**ACTIVITY**: Scan each line of the records for the word "degrees" and extract the ones that have it.

**RECORDS FOR THIS TASK**:
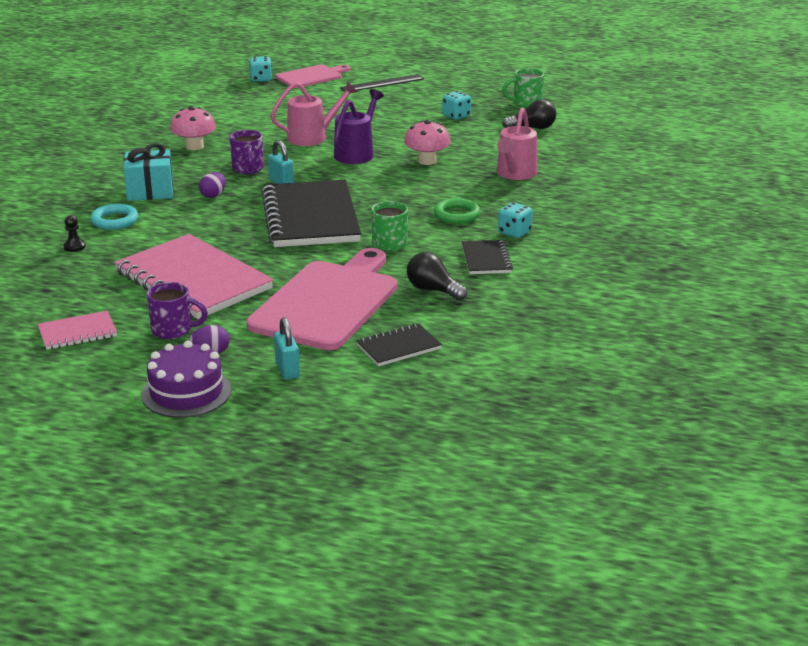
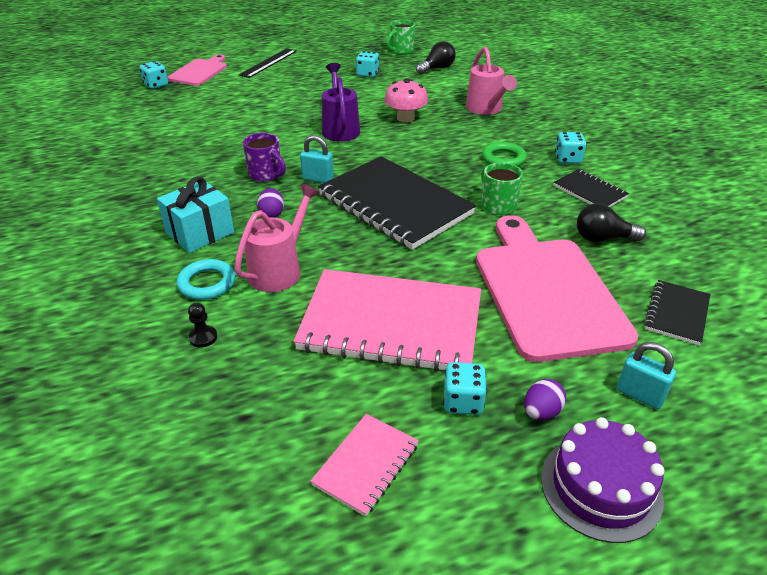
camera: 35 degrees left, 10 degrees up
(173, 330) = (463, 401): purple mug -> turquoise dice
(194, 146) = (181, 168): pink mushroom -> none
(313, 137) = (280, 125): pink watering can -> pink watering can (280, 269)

---

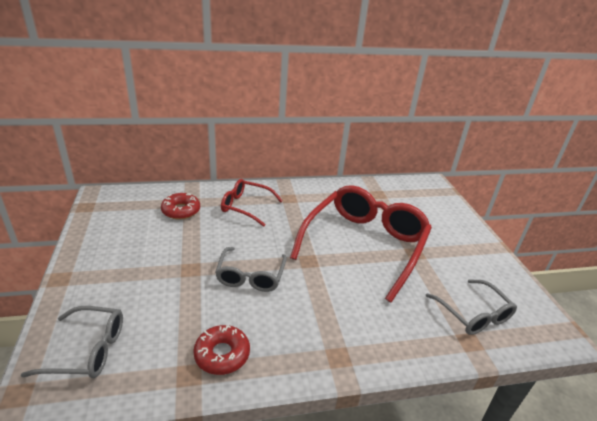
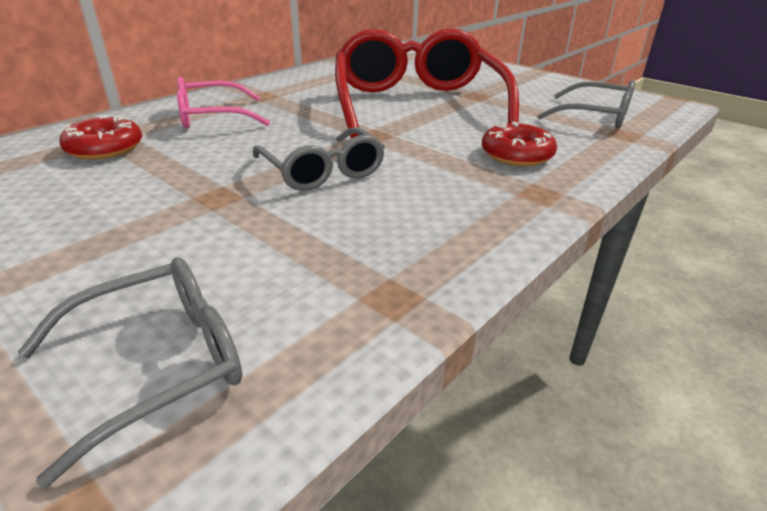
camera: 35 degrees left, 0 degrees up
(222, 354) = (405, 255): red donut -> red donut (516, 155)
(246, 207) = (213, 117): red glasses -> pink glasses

**ANSWER SPACE**:
camera: 35 degrees left, 10 degrees up
camera: 35 degrees left, 0 degrees up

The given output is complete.